The problem -
In the records that follow, find the line with "cyan arrow: (688, 280) -> (559, 112), moved"; from there, retype every line exactly through the line with "blue arrow: (493, 925)", which also belongs to the answer.

Available data -
****************************************

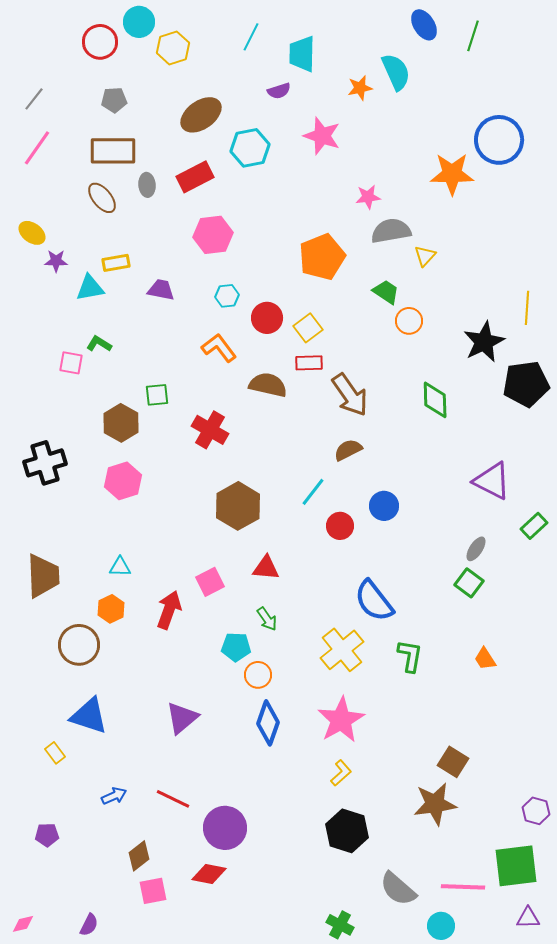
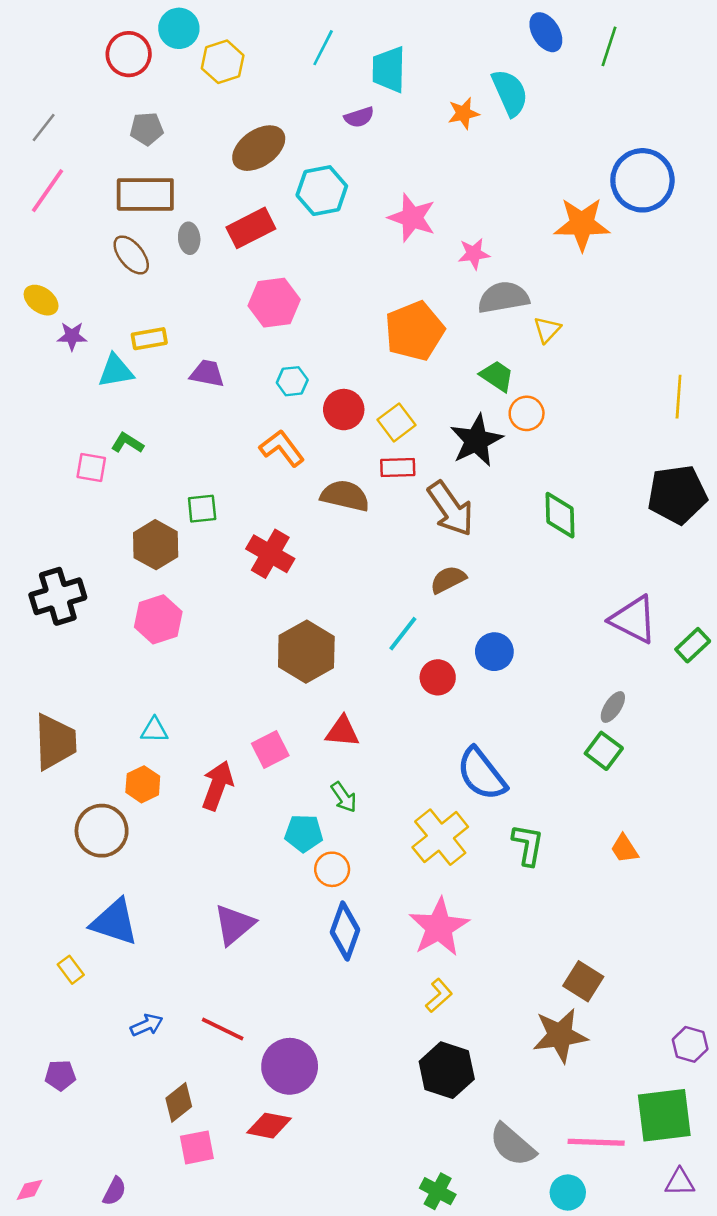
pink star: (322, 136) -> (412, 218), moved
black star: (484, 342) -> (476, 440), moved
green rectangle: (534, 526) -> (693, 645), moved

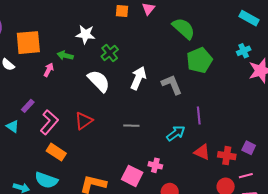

****************************************

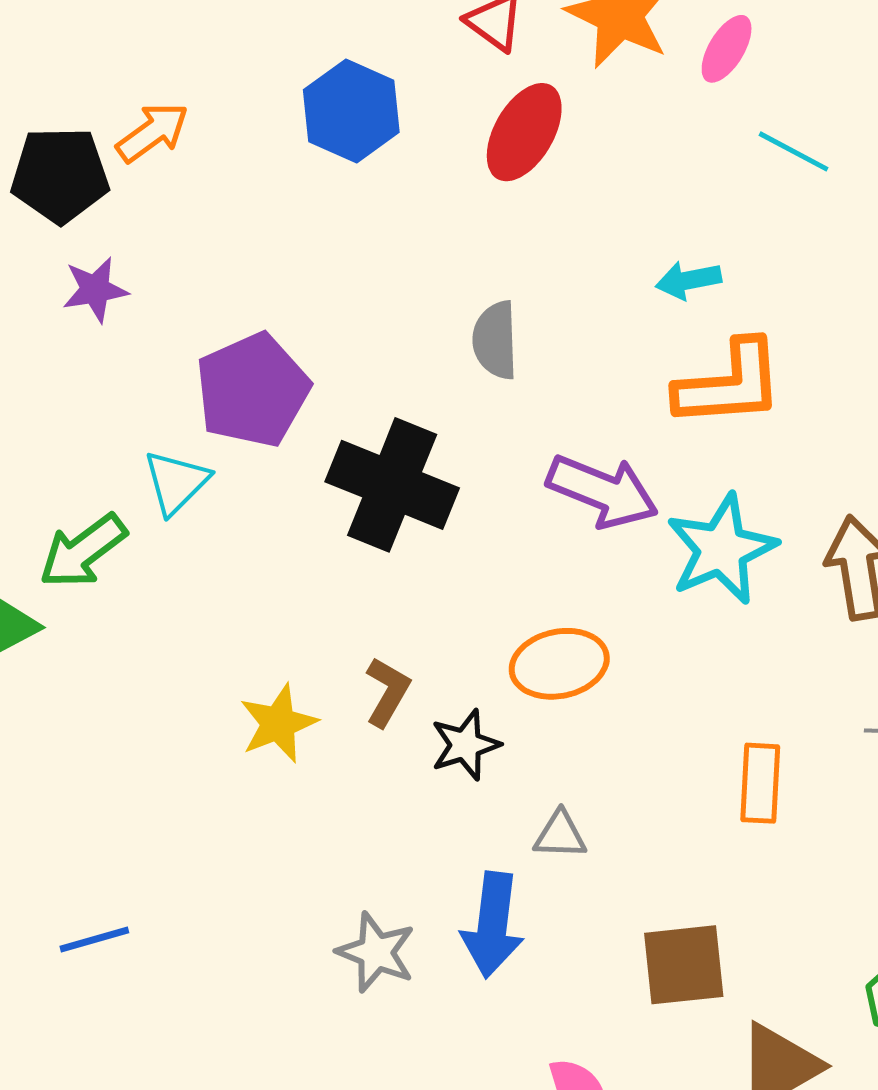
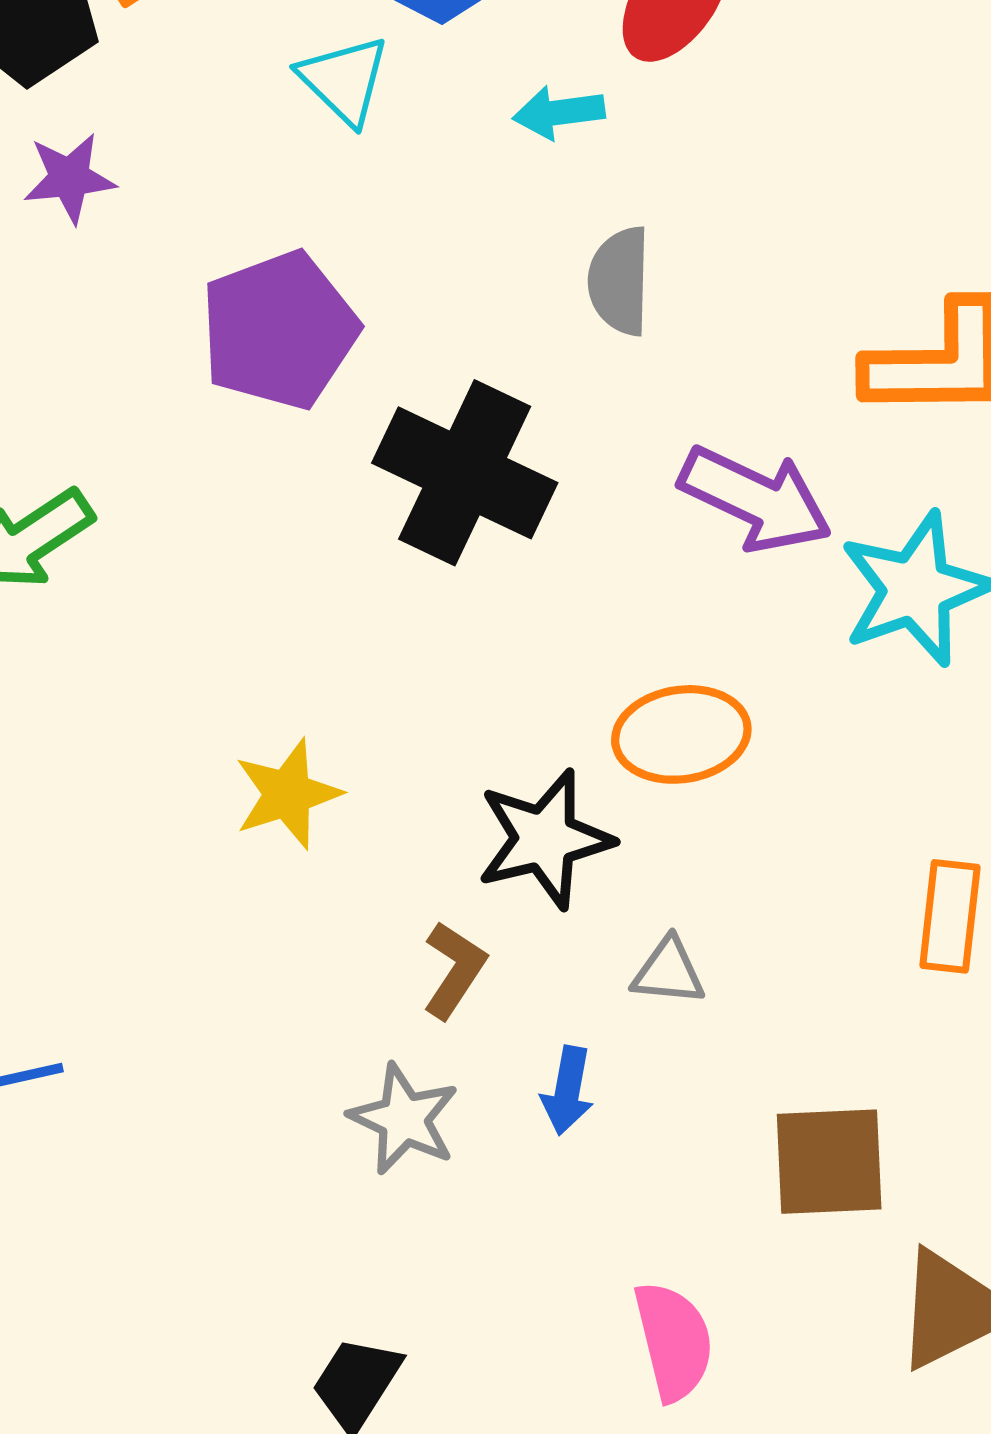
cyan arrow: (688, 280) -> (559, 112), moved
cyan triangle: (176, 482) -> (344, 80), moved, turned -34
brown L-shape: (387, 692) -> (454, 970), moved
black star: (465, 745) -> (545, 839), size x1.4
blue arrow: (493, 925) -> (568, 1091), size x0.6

****************************************

Result below -
cyan arrow: (688, 280) -> (559, 112), moved
cyan triangle: (176, 482) -> (344, 80), moved, turned -34
brown L-shape: (387, 692) -> (454, 970), moved
black star: (465, 745) -> (545, 839), size x1.4
blue arrow: (493, 925) -> (568, 1091), size x0.6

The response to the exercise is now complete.